### Entries supplied ###

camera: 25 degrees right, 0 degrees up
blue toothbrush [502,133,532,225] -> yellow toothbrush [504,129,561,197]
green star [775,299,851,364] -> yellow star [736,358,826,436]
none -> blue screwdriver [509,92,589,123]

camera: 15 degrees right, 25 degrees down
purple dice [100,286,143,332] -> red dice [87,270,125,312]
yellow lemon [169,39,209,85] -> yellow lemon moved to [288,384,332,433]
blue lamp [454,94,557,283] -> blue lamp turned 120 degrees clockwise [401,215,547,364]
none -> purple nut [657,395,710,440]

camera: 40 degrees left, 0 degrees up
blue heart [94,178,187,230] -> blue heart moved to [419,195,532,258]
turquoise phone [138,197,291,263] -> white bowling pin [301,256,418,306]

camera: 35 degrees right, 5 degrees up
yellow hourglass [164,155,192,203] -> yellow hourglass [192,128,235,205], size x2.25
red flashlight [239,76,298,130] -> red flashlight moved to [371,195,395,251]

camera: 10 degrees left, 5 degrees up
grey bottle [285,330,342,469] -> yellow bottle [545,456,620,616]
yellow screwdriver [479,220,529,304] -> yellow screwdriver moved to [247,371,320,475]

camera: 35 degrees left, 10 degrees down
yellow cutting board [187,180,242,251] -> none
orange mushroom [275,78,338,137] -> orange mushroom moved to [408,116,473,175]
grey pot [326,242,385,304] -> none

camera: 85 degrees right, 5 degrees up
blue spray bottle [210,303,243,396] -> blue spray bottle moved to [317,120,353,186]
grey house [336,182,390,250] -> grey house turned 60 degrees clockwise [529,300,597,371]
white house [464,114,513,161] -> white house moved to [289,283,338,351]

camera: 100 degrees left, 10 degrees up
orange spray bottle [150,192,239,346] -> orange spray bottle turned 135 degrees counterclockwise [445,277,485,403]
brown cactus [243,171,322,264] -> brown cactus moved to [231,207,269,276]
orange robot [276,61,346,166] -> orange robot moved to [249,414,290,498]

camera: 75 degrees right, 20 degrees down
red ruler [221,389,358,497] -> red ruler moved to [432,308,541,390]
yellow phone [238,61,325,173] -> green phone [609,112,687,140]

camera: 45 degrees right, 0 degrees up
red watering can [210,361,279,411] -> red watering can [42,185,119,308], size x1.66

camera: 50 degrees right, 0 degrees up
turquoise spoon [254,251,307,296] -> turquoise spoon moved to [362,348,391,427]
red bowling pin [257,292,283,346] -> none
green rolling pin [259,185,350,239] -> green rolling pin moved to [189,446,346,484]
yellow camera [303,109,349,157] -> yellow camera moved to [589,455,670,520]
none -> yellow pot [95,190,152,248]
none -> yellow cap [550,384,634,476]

###

#### What is being asked:
Restate word for word only the lines above from the line containing "yellow phone [238,61,325,173]" to the line containing "red bowling pin [257,292,283,346] -> none", both of them included.

#### Answer to the problem:
yellow phone [238,61,325,173] -> green phone [609,112,687,140]

camera: 45 degrees right, 0 degrees up
red watering can [210,361,279,411] -> red watering can [42,185,119,308], size x1.66

camera: 50 degrees right, 0 degrees up
turquoise spoon [254,251,307,296] -> turquoise spoon moved to [362,348,391,427]
red bowling pin [257,292,283,346] -> none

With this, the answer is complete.